* Given problem *
Put the lines below into a numbered list, starting with the first one and going on through the line that contains "fis''4 r16 a'16( r8 d'4) |", both included. Omit blank lines and leave the pictures out.

* Data entries *

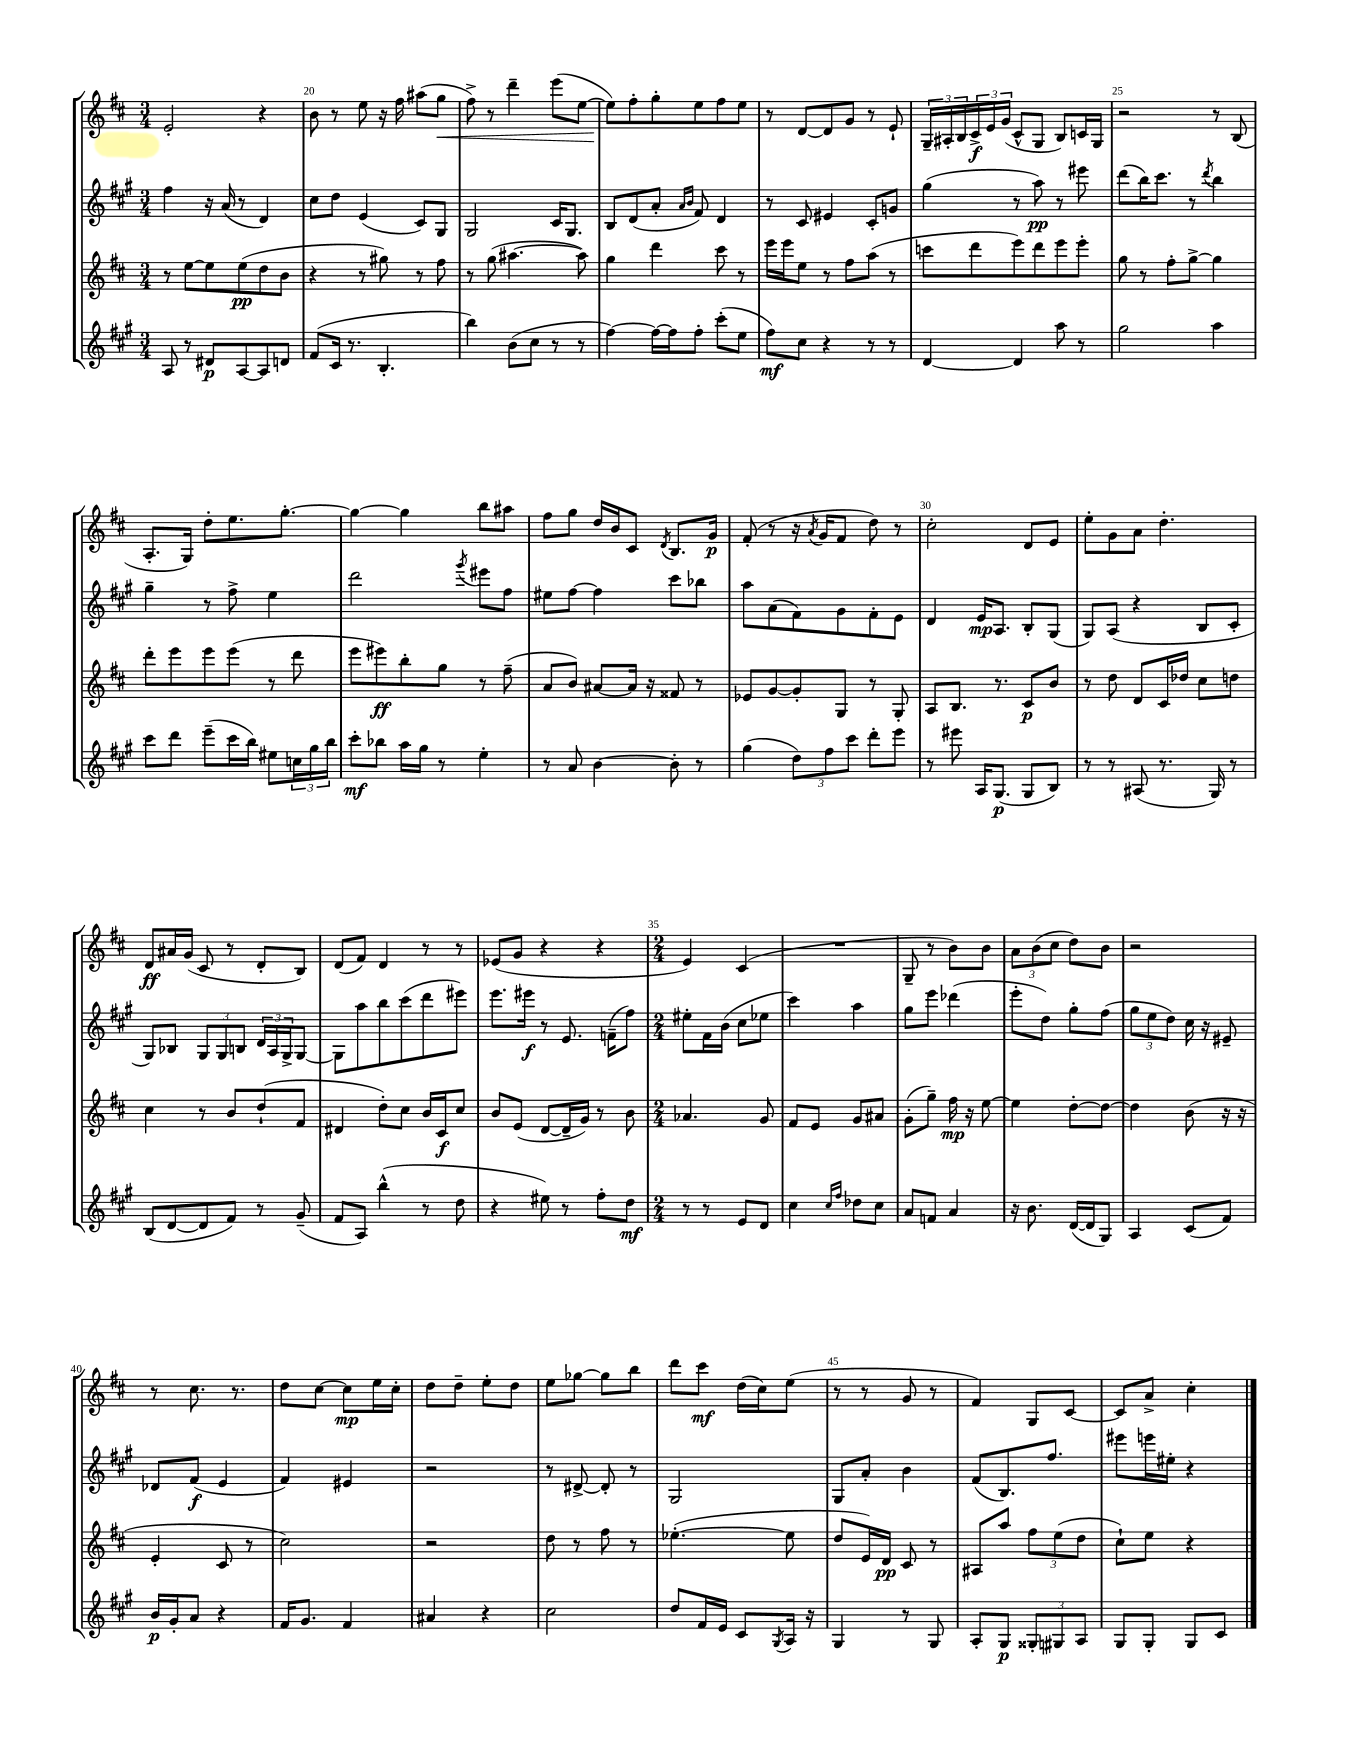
<<
\new StaffGroup <<
\new Staff = "s0" {
    \clef treble \key d \major \numericTimeSignature \time 3/4
    e'2-. r4 |
    b'8 r8 e''8 r16 fis''16 ais''8( g''8\< |
    fis''8->) r8 d'''4-- e'''8( e''8~ |
    e''8\!) fis''8-. g''8-. e''8 fis''8 e''8 |
    r8 d'8~ d'8 g'8 r8 e'8-! |
    \tuplet 3/2 { g16-- ais16-. b16 } \tuplet 3/2 { cis'16->\f e'16 g'16( } cis'8-^ g8 b8) c'16 g16 |
    r2 r8 b8( |
    a8.-. g16) d''8-. e''8. g''8.~-. |
    g''4~ g''4 b''8 ais''8 |
    fis''8 g''8 d''16 b'16 cis'8 \acciaccatura { d'8 } b8. g'16\p |
    fis'8-.( r8 r16 \acciaccatura { a'8 } g'16 fis'8 d''8) r8 |
    cis''2-. d'8 e'8 |
    e''8-. g'8 a'8 d''4.-. |
    d'8\ff ais'16 g'16( cis'8 r8 d'8-. b8) |
    d'8( fis'8) d'4 r8 r8 |
    ees'8( g'8 r4 r4 |
    \numericTimeSignature \time 2/4 e'4) cis'4( |
    R2 |
    g8-- r8 b'8) b'8 |
    \tuplet 3/2 { a'8 b'8( cis''8 } d''8) b'8 |
    r2 |
    r8 cis''8. r8. |
    d''8 cis''8~ cis''8\mp e''16 cis''16-. |
    d''8 d''8-- e''8-. d''8 |
    e''8 ges''8~ ges''8 b''8 |
    d'''8 cis'''8\mf d''16( cis''16) e''8( |
    r8 r8 g'8 r8 |
    fis'4) g8 cis'8~ |
    cis'8 a'8-> cis''4-. \bar "|." |
}
\new Staff = "s1" {
    \clef treble \key a \major \numericTimeSignature \time 3/4
    fis''4 r16 a'16( r8 d'4) |
    cis''8 d''8 e'4( cis'8) gis8 |
    gis2 cis'16 gis8. |
    b8 d'8( a'8-. \grace { a'16 b'16 } fis'8) d'4 |
    r8 cis'8 eis'4 cis'8-. g'8 |
    gis''4( r8 a''8\pp) r8 eis'''8 |
    d'''8( b''16) cis'''8. r8 \acciaccatura { d'''8 } b''4 |
    gis''4-- r8 fis''8-> e''4 |
    d'''2 \acciaccatura { gis'''8 } eis'''8 fis''8 |
    eis''8 fis''8~ fis''4 cis'''8 bes''8 |
    a''8 a'8( fis'8) gis'8 fis'8-. e'8 |
    d'4 e'16\mp a8. b8-. gis8( |
    gis8) a8( r4 b8 cis'8-. |
    gis8) bes8 \tuplet 3/2 { gis8 gis8 b8 } \tuplet 3/2 { d'16 a16 gis16-> } gis8~ |
    gis8 a''8 b''8 cis'''8( d'''8 eis'''8) |
    e'''8. eis'''16\f r8 e'8. f'16--( fis''8) |
    \numericTimeSignature \time 2/4 eis''8-. fis'16 b'16( cis''8 ees''8 |
    cis'''4) a''4 |
    gis''8 e'''8 des'''4( |
    e'''8-. d''8) gis''8-. fis''8( |
    \tuplet 3/2 { gis''8 e''8 d''8) } cis''16 r16 eis'8-- |
    des'8 fis'8\f( e'4 |
    fis'4) eis'4 |
    r2 |
    r8 dis'8~-> dis'8-. r8 |
    gis2 |
    gis8 a'8-. b'4 |
    fis'8( b8.) fis''8. |
    eis'''8 e'''16 eis''16-. r4 \bar "|." |
}
\new Staff = "s2" {
    \clef treble \key d \major \numericTimeSignature \time 3/4
    r8 e''8~ e''8 e''8\pp( d''8 b'8 |
    r4 r8 gis''8) r8 fis''8 |
    r8 g''8( ais''4.~ ais''8) |
    g''4 d'''4 cis'''8 r8 |
    e'''16 e'''16 e''8 r8 fis''8 a''8( r8 |
    c'''8 d'''8 e'''8) d'''8 e'''8 e'''8-. |
    g''8 r8 fis''8-. g''8~-> g''4 |
    d'''8-. e'''8 e'''8 e'''8( r8 d'''8 |
    e'''8 eis'''8\ff) b''8-. g''8 r8 fis''8--( |
    a'8 b'8) ais'8~ ais'16 r16 fisis'8 r8 |
    ees'8 g'8~ g'8-. g8 r8 g8-. |
    a8 b8. r8. cis'8\p b'8 |
    r8 d''8 d'8 cis'16 des''16 cis''8 d''8 |
    cis''4 r8 b'8 d''8-!( fis'8 |
    dis'4 d''8-.) cis''8 b'16 cis'16\f cis''8 |
    b'8 e'8( d'8~ d'16-- g'16) r8 b'8 |
    \numericTimeSignature \time 2/4 aes'4. g'8 |
    fis'8 e'8 g'8 ais'8 |
    g'8-.( g''8--) fis''16\mp r16 e''8~ |
    e''4 d''8~-. d''8~ |
    d''4 b'8( r16 r16 |
    e'4-. cis'8 r8 |
    cis''2) |
    r2 |
    d''8 r8 fis''8 r8 |
    ees''4.~-.( ees''8 |
    d''8 e'16) d'16\pp cis'8 r8 |
    ais8 a''8 \tuplet 3/2 { fis''8 e''8( d''8 } |
    cis''8-!) e''8 r4 \bar "|." |
}
\new Staff = "s3" {
    \clef treble \key a \major \numericTimeSignature \time 3/4
    a8 r8 dis'8\p a8~ a8 d'8 |
    fis'8( cis'16 r8. b4.-. |
    b''4) b'8( cis''8 r8 r8 |
    fis''4~) fis''16~ fis''16 fis''8-. cis'''8-.( e''8 |
    fis''8\mf) cis''8 r4 r8 r8 |
    d'4~ d'4 a''8 r8 |
    gis''2 a''4 |
    cis'''8 d'''8 e'''8--( cis'''16 b''16) eis''8 \tuplet 3/2 { c''16 gis''16 b''16 } |
    cis'''8-.\mf bes''8 a''16 gis''16 r8 e''4-. |
    r8 a'8 b'4~ b'8-. r8 |
    gis''4( \tuplet 3/2 { d''8) fis''8 cis'''8 } d'''8-. e'''8 |
    r8 eis'''8 a16 gis8.\p( gis8 b8) |
    r8 r8 ais8( r8. gis16) r8 |
    b8( d'8~ d'8 fis'8) r8 gis'8--( |
    fis'8 a8) b''4-^( r8 d''8 |
    r4 eis''8) r8 fis''8-. d''8\mf |
    \numericTimeSignature \time 2/4 r8 r8 e'8 d'8 |
    cis''4 \grace { cis''16 fis''16 } des''8 cis''8 |
    a'8 f'8 a'4 |
    r16 b'8. d'16~( d'16 gis8) |
    a4 cis'8( fis'8) |
    b'16\p gis'16-. a'8 r4 |
    fis'16 gis'8. fis'4 |
    ais'4 r4 |
    cis''2 |
    d''8 fis'16 e'16 cis'8 \acciaccatura { gis8 } a16 r16 |
    gis4 r8 gis8 |
    a8-. gis8\p \tuplet 3/2 { gisis8-. gis8 a8 } |
    gis8 gis8-. gis8 cis'8 \bar "|." |
}
>>
>>
\layout { \context { \Score currentBarNumber = #19 \override BarNumber.break-visibility = ##(#f #t #t) barNumberVisibility = #(every-nth-bar-number-visible 5) } }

* Solution *
1. <<
2. \new StaffGroup <<
3. \new Staff = "s0" {
4.     \clef treble \key d \major \numericTimeSignature \time 3/4
5.     e'2-. r4 |
6.     b'8 r8 e''8 r16 fis''16 ais''8( g''8\< |
7.     fis''8->) r8 d'''4-- e'''8( e''8~ |
8.     e''8\!) fis''8-. g''8-. e''8 fis''8 e''8 |
9.     r8 d'8~ d'8 g'8 r8 e'8-! |
10.     \tuplet 3/2 { g16-- ais16-. b16 } \tuplet 3/2 { cis'16->\f e'16 g'16( } cis'8-^ g8 b8) c'16 g16 |
11.     r2 r8 b8( |
12.     a8.-. g16) d''8-. e''8. g''8.~-. |
13.     g''4~ g''4 b''8 ais''8 |
14.     fis''8 g''8 d''16 b'16 cis'8 \acciaccatura { d'8 } b8. g'16\p |
15.     fis'8-.( r8 r16 \acciaccatura { a'8 } g'16 fis'8 d''8) r8 |
16.     cis''2-. d'8 e'8 |
17.     e''8-. g'8 a'8 d''4.-. |
18.     d'8\ff ais'16 g'16( cis'8 r8 d'8-. b8) |
19.     d'8( fis'8) d'4 r8 r8 |
20.     ees'8( g'8 r4 r4 |
21.     \numericTimeSignature \time 2/4 e'4) cis'4( |
22.     R2 |
23.     g8-- r8 b'8) b'8 |
24.     \tuplet 3/2 { a'8 b'8( cis''8 } d''8) b'8 |
25.     r2 |
26.     r8 cis''8. r8. |
27.     d''8 cis''8~ cis''8\mp e''16 cis''16-. |
28.     d''8 d''8-- e''8-. d''8 |
29.     e''8 ges''8~ ges''8 b''8 |
30.     d'''8 cis'''8\mf d''16( cis''16) e''8( |
31.     r8 r8 g'8 r8 |
32.     fis'4) g8 cis'8~ |
33.     cis'8 a'8-> cis''4-. \bar "|." |
34. }
35. \new Staff = "s1" {
36.     \clef treble \key a \major \numericTimeSignature \time 3/4
37.     fis''4 r16 a'16( r8 d'4) |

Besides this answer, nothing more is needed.